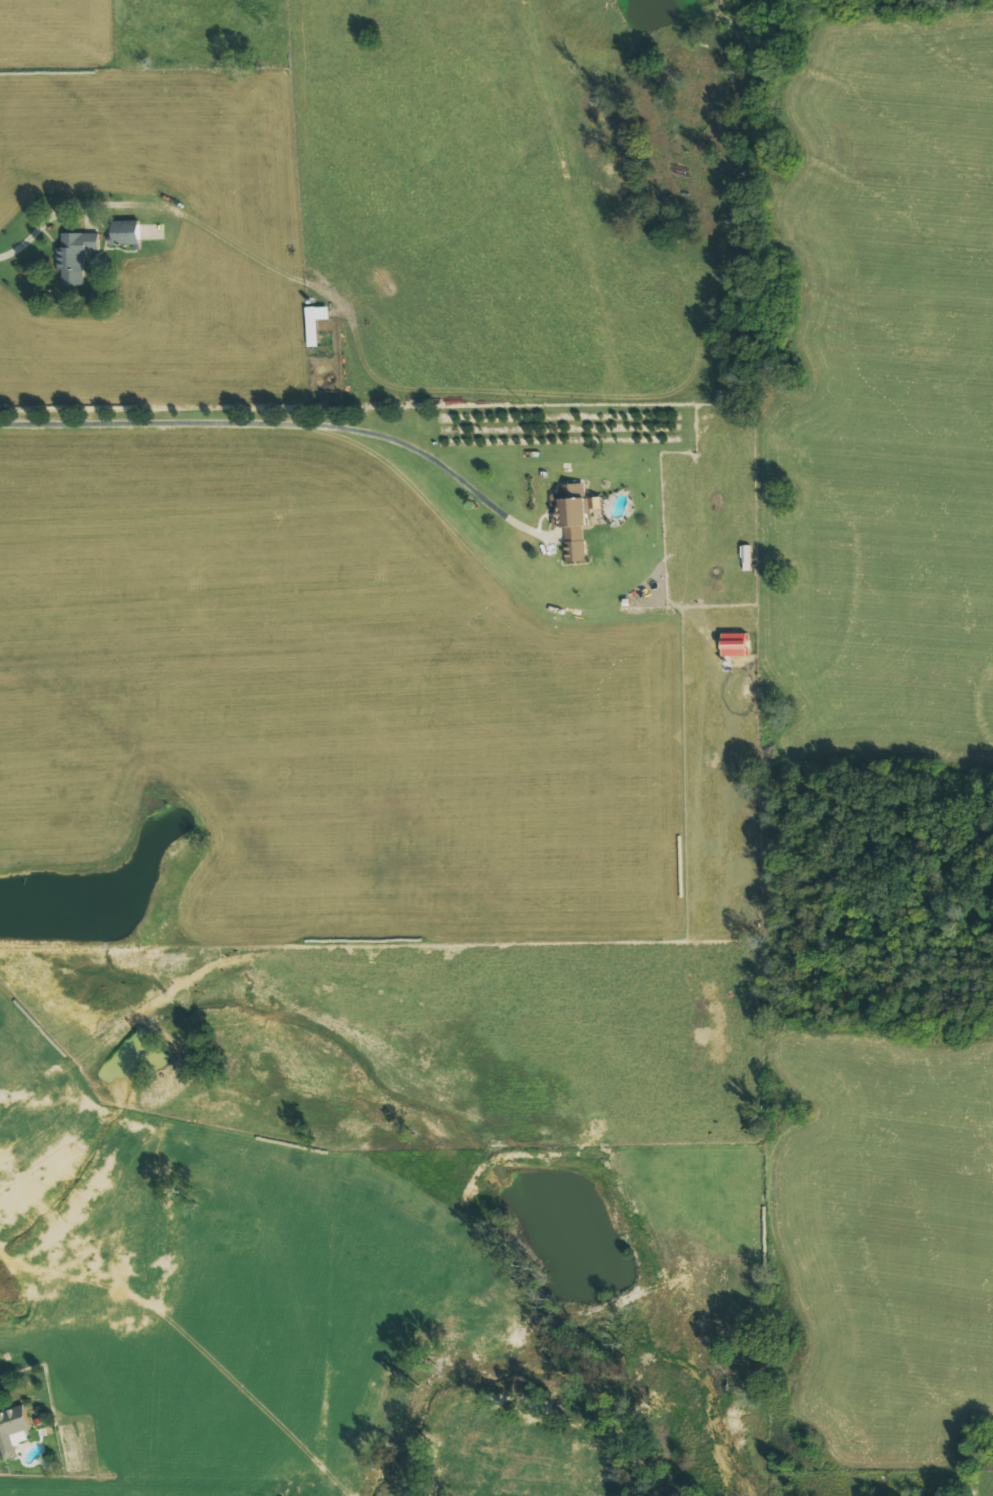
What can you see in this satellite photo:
building: (125, 233)
building: (76, 256)
building: (314, 322)
building: (573, 517)
building: (734, 644)
building: (742, 694)
building: (16, 1430)

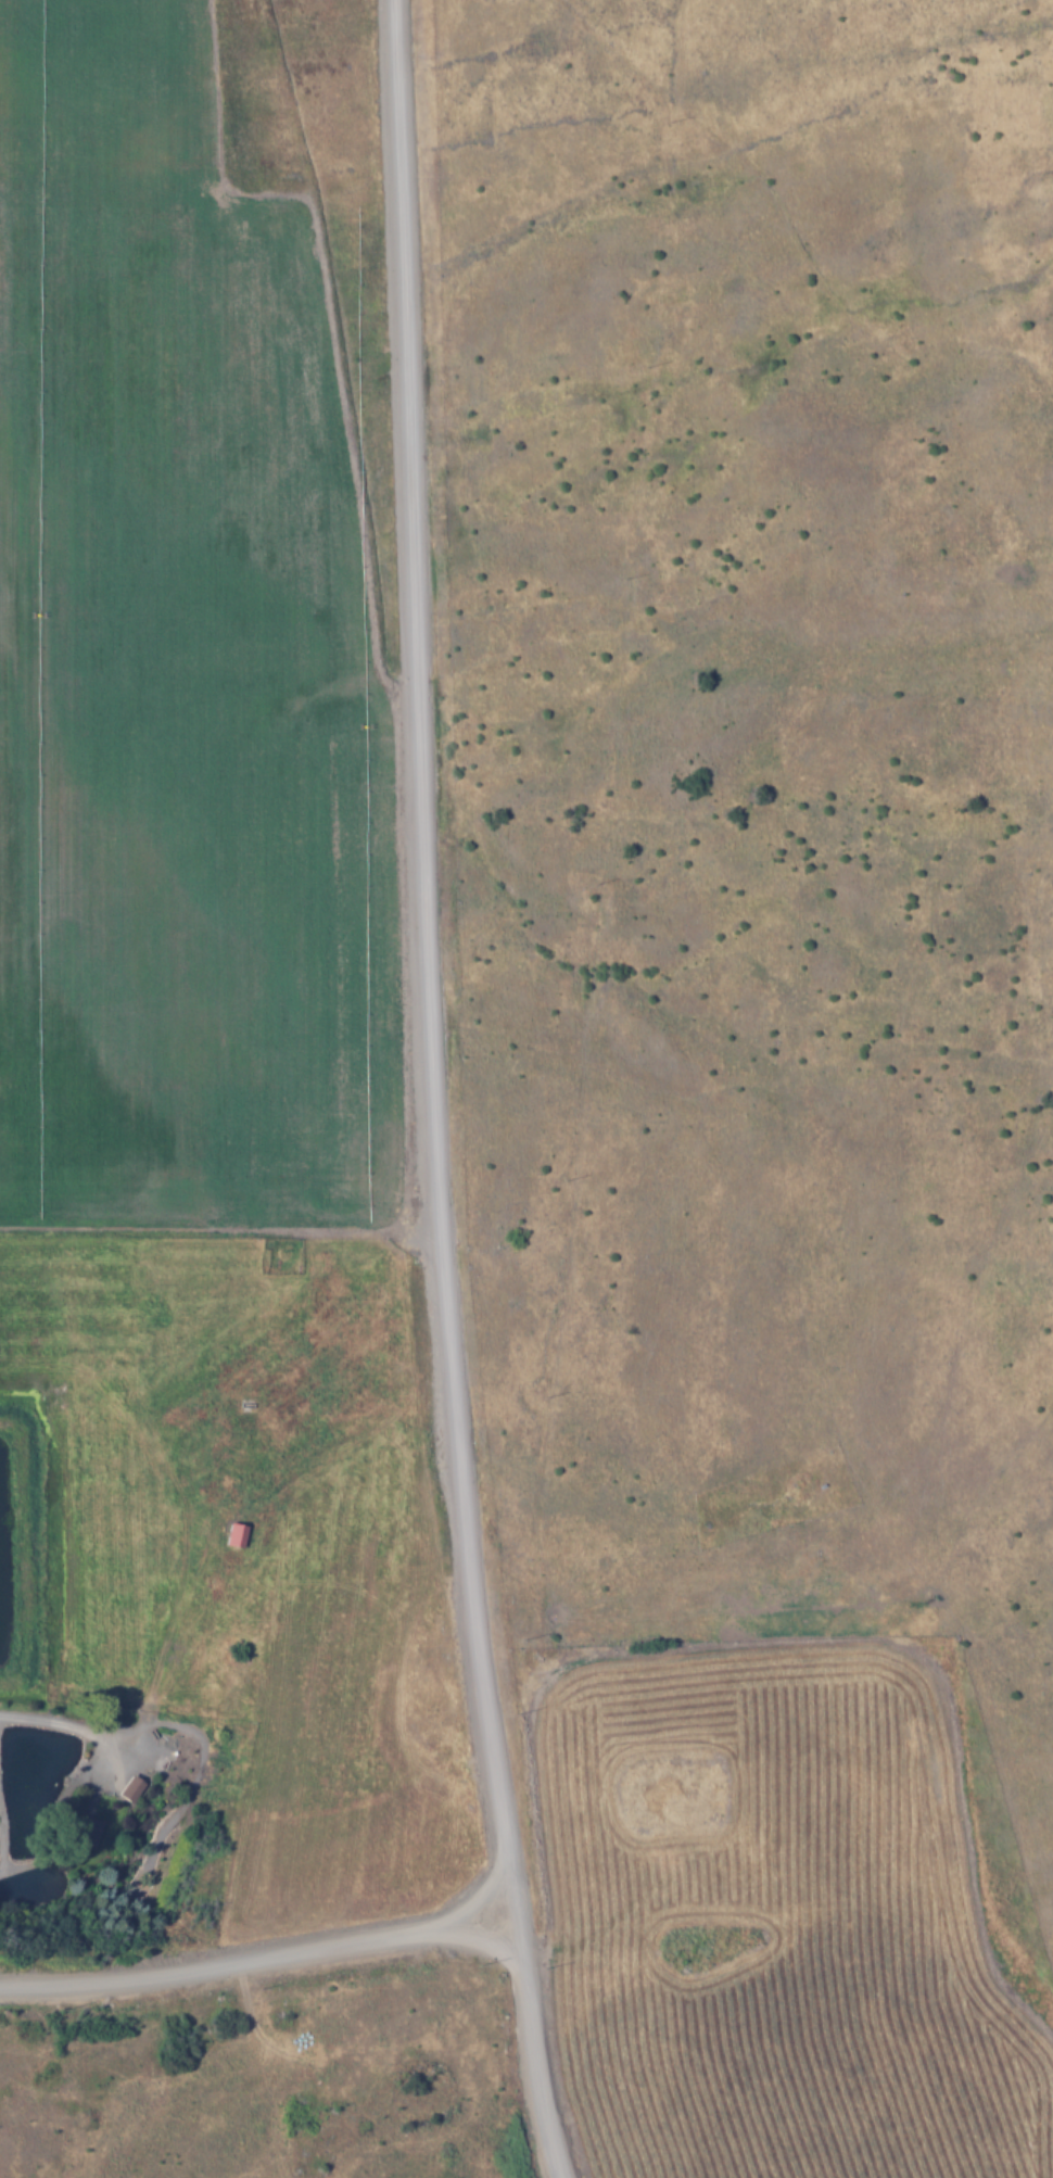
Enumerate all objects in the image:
road: (432, 1092)
building: (236, 1533)
road: (42, 1730)
building: (88, 1830)
road: (266, 1968)

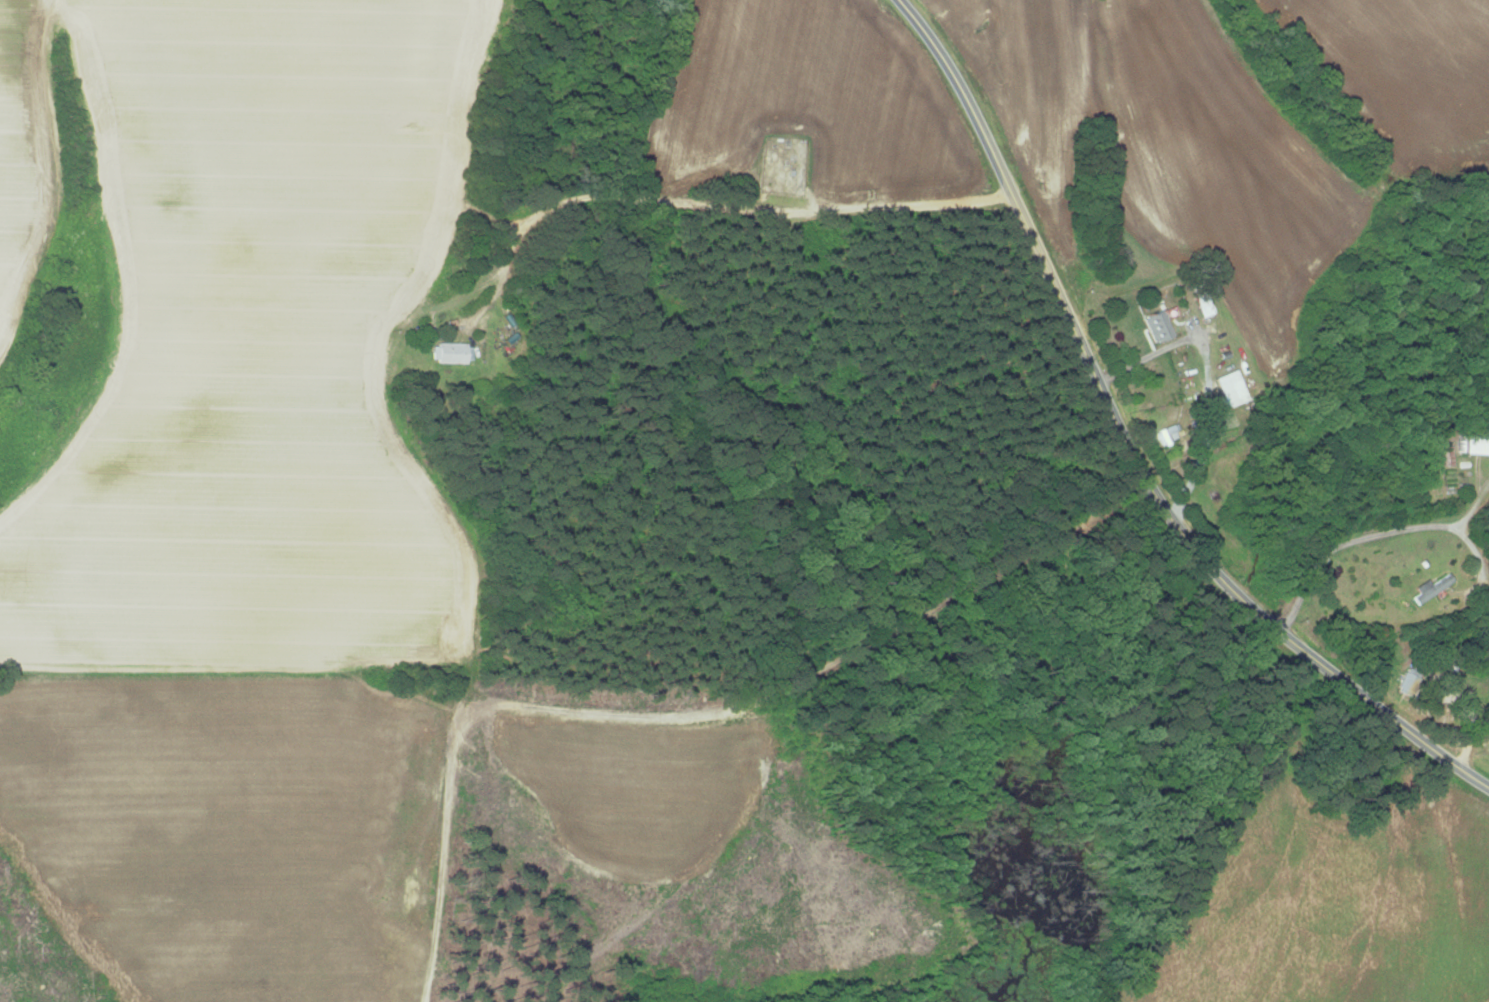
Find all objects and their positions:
road: (705, 204)
building: (1158, 326)
crop: (238, 331)
building: (451, 353)
road: (1209, 379)
building: (1231, 388)
building: (1169, 434)
building: (1476, 445)
road: (1124, 448)
building: (1446, 456)
road: (1363, 537)
building: (1428, 588)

++++++++++++++++++++

■ Your instructions
Retype each line of the records exactly as it reads; no pictures belong in the copy.

■ Result of the exercise
What can you see in this satellite photo:
building: (125, 233)
building: (76, 256)
building: (314, 322)
building: (573, 517)
building: (734, 644)
building: (742, 694)
building: (16, 1430)

Enumerate all objects in the image:
road: (432, 1092)
building: (236, 1533)
road: (42, 1730)
building: (88, 1830)
road: (266, 1968)

Find all objects and their positions:
road: (705, 204)
building: (1158, 326)
crop: (238, 331)
building: (451, 353)
road: (1209, 379)
building: (1231, 388)
building: (1169, 434)
building: (1476, 445)
road: (1124, 448)
building: (1446, 456)
road: (1363, 537)
building: (1428, 588)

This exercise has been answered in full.